--- Material for this exercise Enclosed Below ---

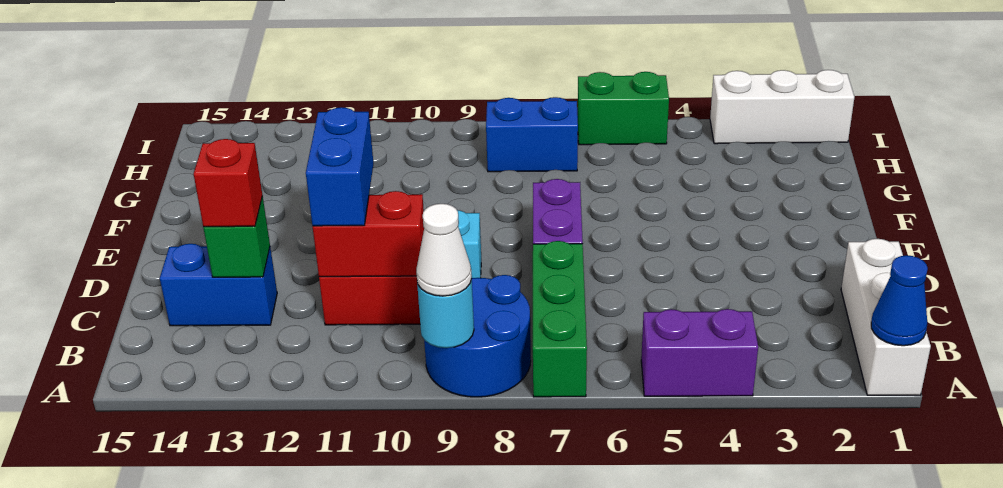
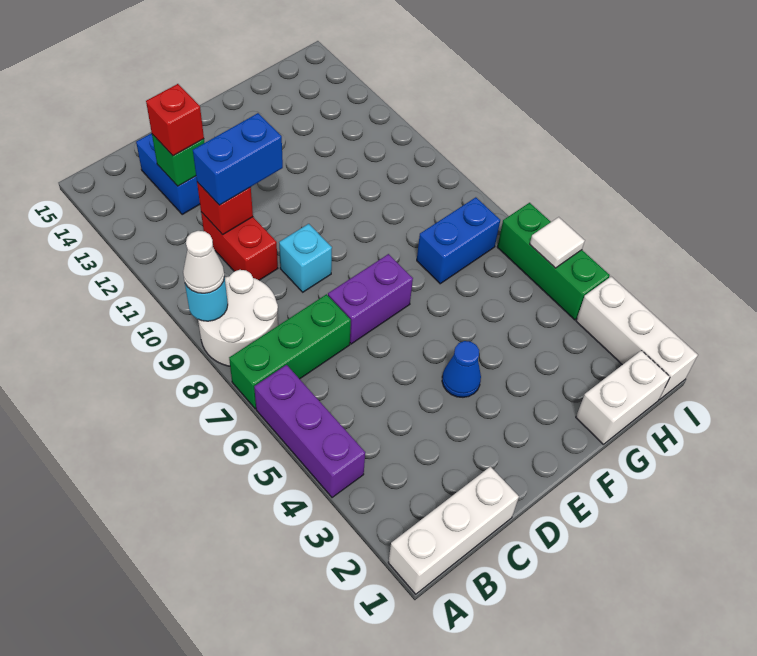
blue cone A1 level 2 -> blue cone E4 level 1
purple brick A4:A5 level 1 -> purple brick A4:A6 level 1
blue round brick A8:B9 level 1 -> white round brick A8:B9 level 1
red brick C10:C11 level 2 -> red brick C11 level 2
none -> white brick G1:H1 level 1
blue brick H7:H8 level 1 -> blue brick G7:H7 level 1
green brick I5:I6 level 1 -> green brick I4:I6 level 1
none -> white tile I5 level 2

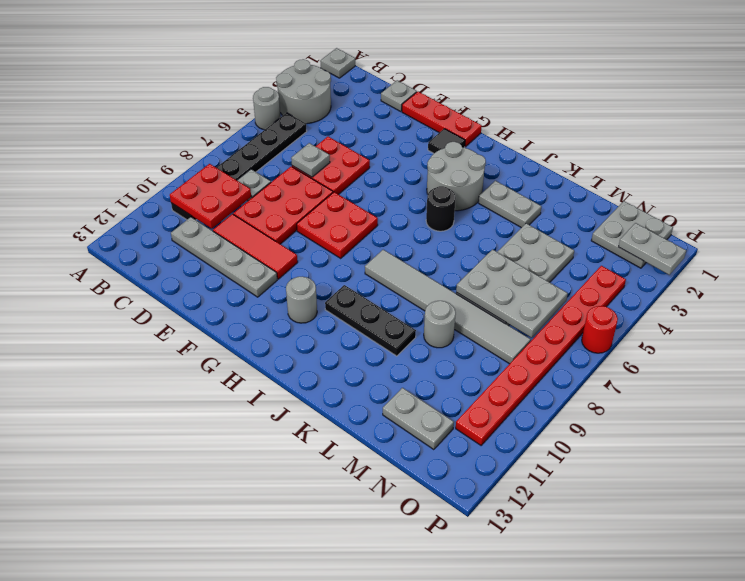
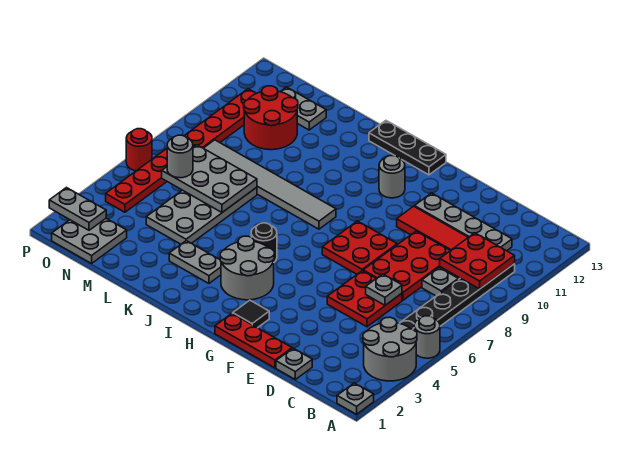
black plate I10:K10 level 1 -> black plate H13:J13 level 1
grey round brick L9 level 1 -> grey round brick N6 level 3
none -> red round brick M10:N11 level 1

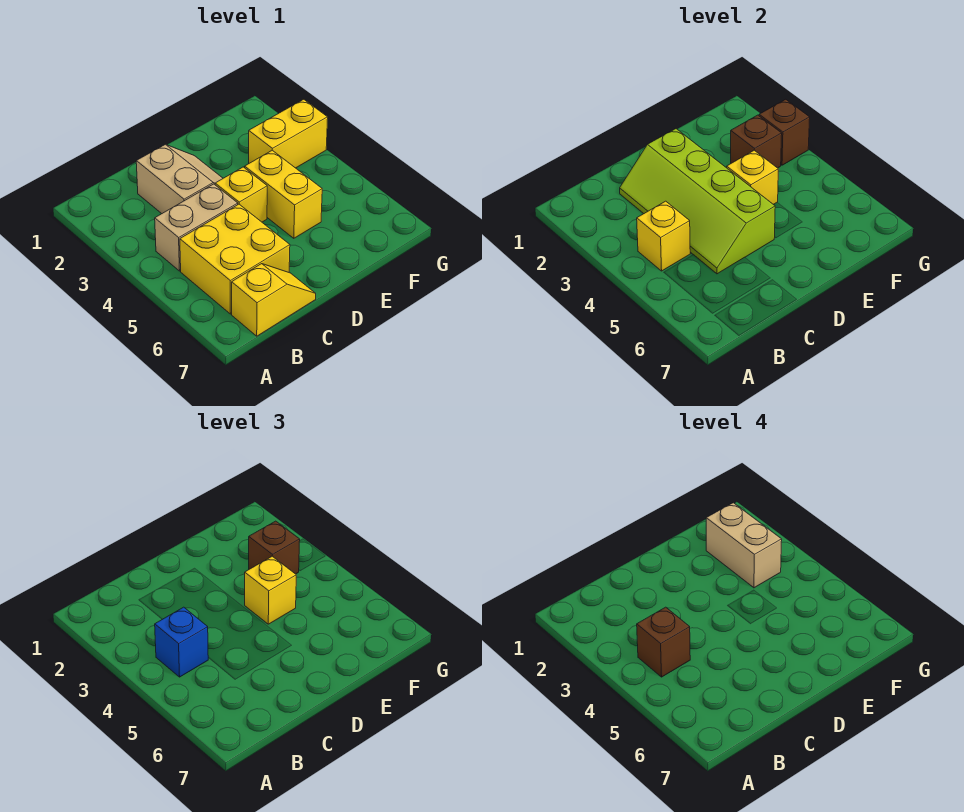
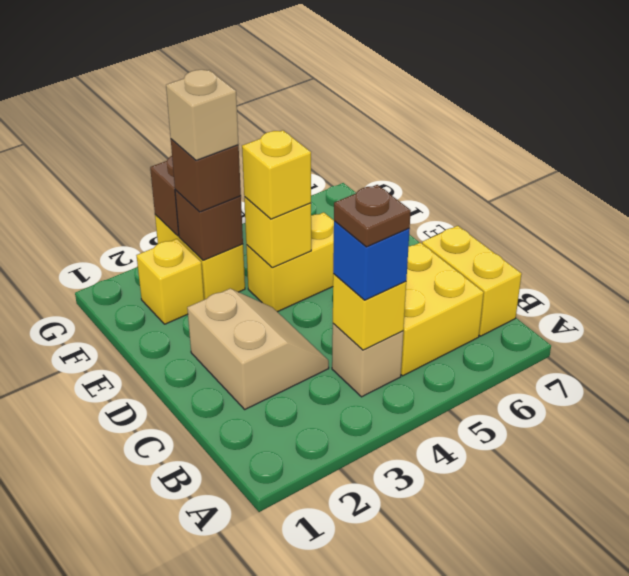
tan brick B4:C4 level 1 -> tan brick B4 level 1
brown brick B4 level 4 -> brown plate B4 level 4
yellow slope B7:C7 level 1 top B -> yellow brick B7:C7 level 1
tan slope C2:D3 level 1 top C -> tan slope C2:D3 level 1 top 2
lime slope C2:D5 level 2 top D -> none
yellow brick D4 level 1 -> yellow brick F2 level 1
tan brick F2:F3 level 4 -> tan brick F3 level 4

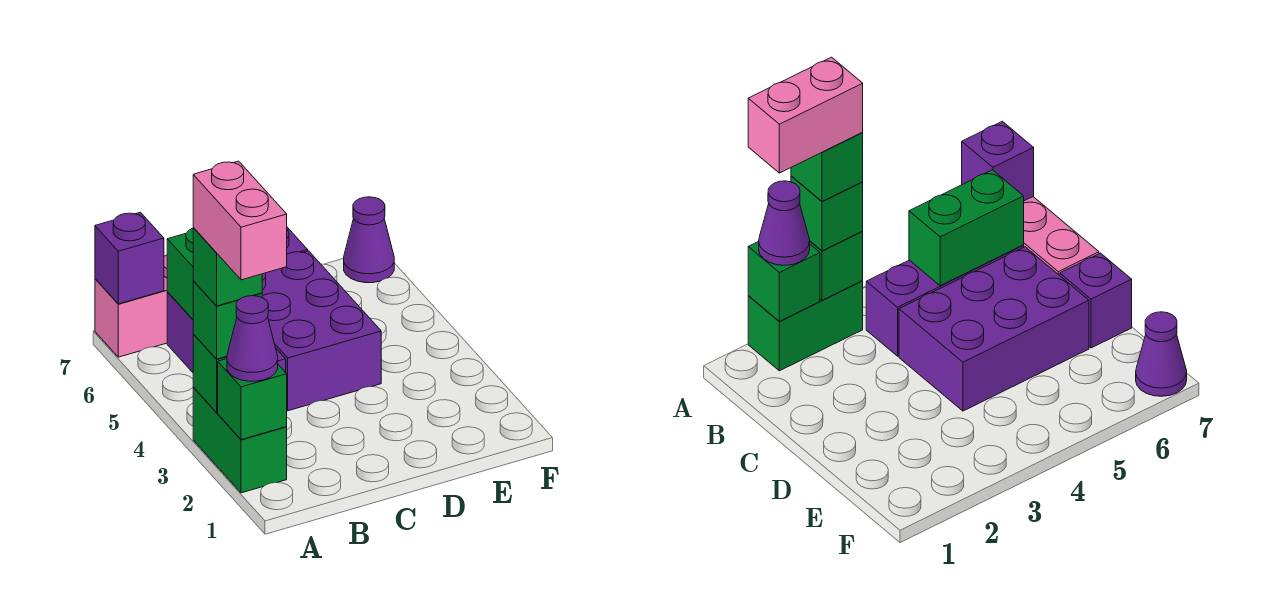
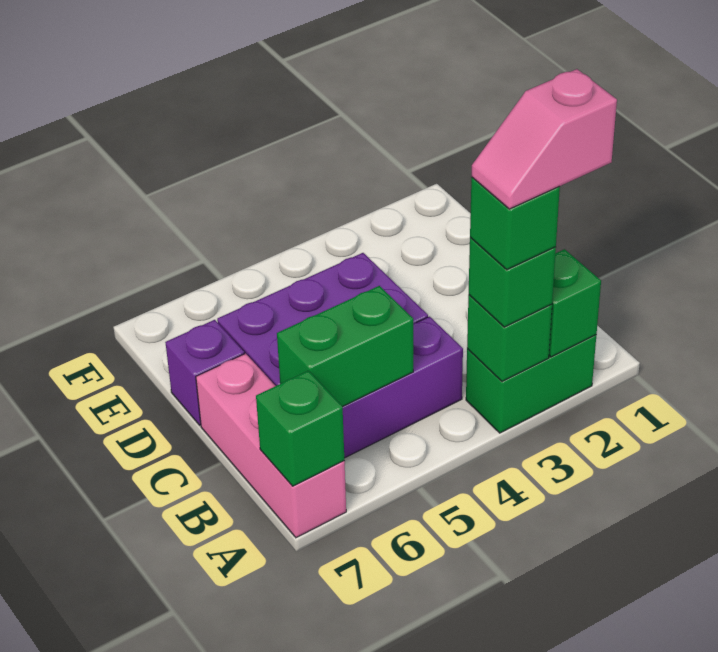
purple cone A2 level 3 -> none
pink brick A2:A3 level 5 -> pink slope A2:A3 level 5 top 2
purple brick A7 level 2 -> green brick A7 level 2
purple cone F7 level 1 -> none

--- End of Enclosed Material for this exercise ---

Exercise prompt —
Your task is to list each line of the records with the word "round".

Result for this exercise —
blue round brick A8:B9 level 1 -> white round brick A8:B9 level 1
grey round brick L9 level 1 -> grey round brick N6 level 3
none -> red round brick M10:N11 level 1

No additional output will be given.